• _Work instructions_: Filter the listing below, copying every line in which the word "lila" appears.

::: Provided material :::

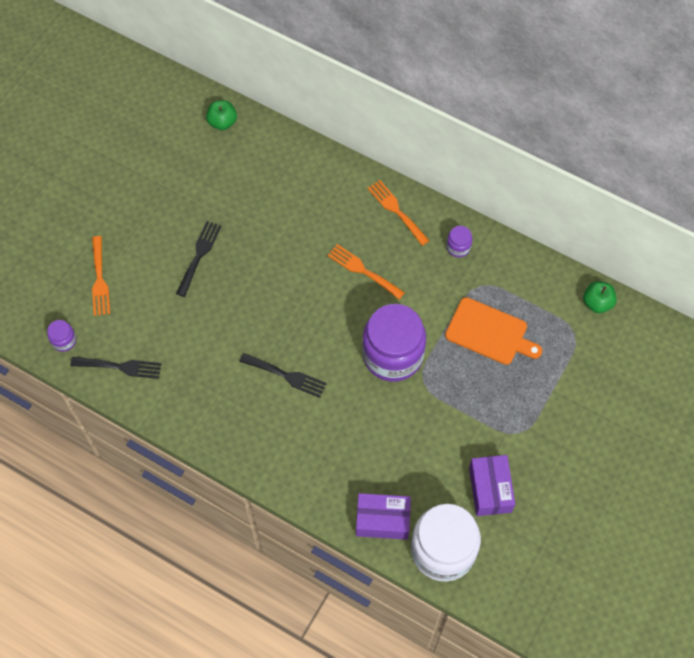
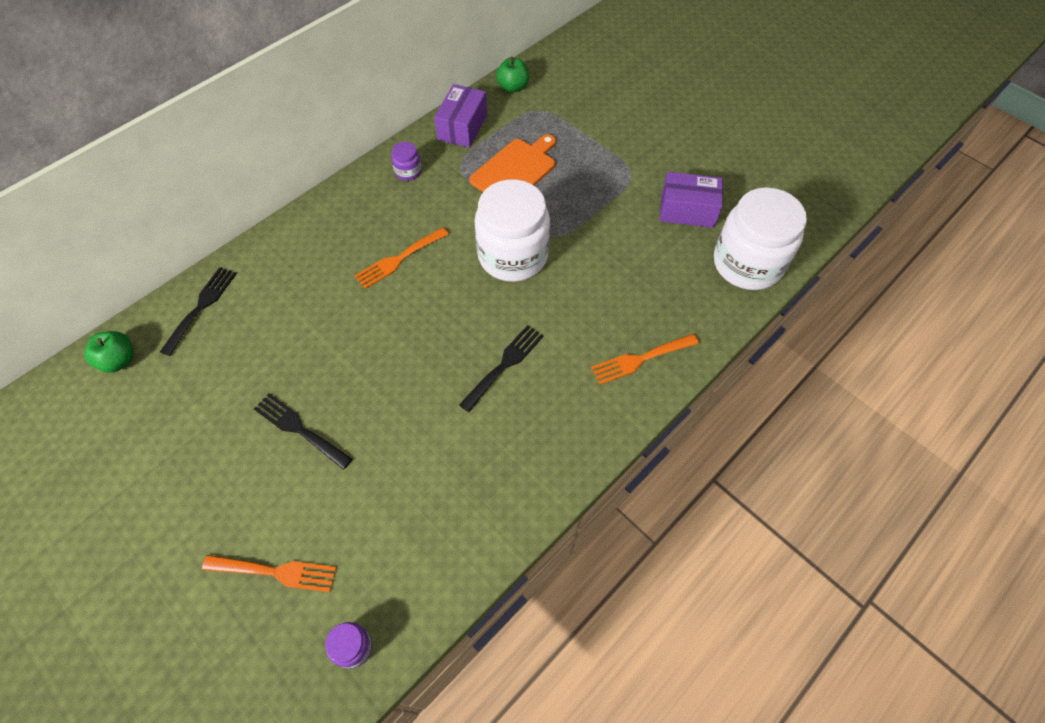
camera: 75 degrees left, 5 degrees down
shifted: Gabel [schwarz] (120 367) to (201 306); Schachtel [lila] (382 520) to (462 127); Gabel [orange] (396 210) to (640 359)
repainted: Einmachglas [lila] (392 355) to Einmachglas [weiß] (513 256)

:::

• _Answer for this exercise_:
shifted: Gabel [schwarz] (120 367) to (201 306); Schachtel [lila] (382 520) to (462 127); Gabel [orange] (396 210) to (640 359)
repainted: Einmachglas [lila] (392 355) to Einmachglas [weiß] (513 256)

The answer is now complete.